- What you have to do:
Output exactly the span of lines beginning with the one that holds "C2: 330nF (GND, VA) -> none" and ending with the last line of the data below.

- Provided entries:
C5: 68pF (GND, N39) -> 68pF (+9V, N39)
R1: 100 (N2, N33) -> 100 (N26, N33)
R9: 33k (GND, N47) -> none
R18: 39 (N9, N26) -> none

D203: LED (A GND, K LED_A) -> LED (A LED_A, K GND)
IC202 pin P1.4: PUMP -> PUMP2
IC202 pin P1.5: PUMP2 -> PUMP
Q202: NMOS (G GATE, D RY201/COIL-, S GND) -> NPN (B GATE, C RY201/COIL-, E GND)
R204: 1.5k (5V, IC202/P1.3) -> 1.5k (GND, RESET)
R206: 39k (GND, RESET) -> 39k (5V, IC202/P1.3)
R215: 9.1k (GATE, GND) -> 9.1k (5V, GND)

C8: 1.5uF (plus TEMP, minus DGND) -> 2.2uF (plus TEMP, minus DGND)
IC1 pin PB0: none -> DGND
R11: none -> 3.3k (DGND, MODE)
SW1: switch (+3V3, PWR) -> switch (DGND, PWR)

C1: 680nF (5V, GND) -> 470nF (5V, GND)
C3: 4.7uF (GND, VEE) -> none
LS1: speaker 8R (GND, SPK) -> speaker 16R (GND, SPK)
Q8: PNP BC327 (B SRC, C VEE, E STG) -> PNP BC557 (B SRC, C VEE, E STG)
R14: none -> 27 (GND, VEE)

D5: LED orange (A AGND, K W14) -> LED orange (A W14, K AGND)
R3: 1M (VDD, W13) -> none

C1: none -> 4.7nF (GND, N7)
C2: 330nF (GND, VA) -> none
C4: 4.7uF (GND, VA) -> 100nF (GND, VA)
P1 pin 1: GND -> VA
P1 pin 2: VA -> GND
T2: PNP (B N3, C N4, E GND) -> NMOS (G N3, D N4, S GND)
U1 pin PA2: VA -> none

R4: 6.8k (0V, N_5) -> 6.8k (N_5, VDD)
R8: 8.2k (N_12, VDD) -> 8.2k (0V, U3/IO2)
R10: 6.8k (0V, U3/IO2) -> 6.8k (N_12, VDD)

- Exercise response:
C2: 330nF (GND, VA) -> none
C4: 4.7uF (GND, VA) -> 100nF (GND, VA)
P1 pin 1: GND -> VA
P1 pin 2: VA -> GND
T2: PNP (B N3, C N4, E GND) -> NMOS (G N3, D N4, S GND)
U1 pin PA2: VA -> none

R4: 6.8k (0V, N_5) -> 6.8k (N_5, VDD)
R8: 8.2k (N_12, VDD) -> 8.2k (0V, U3/IO2)
R10: 6.8k (0V, U3/IO2) -> 6.8k (N_12, VDD)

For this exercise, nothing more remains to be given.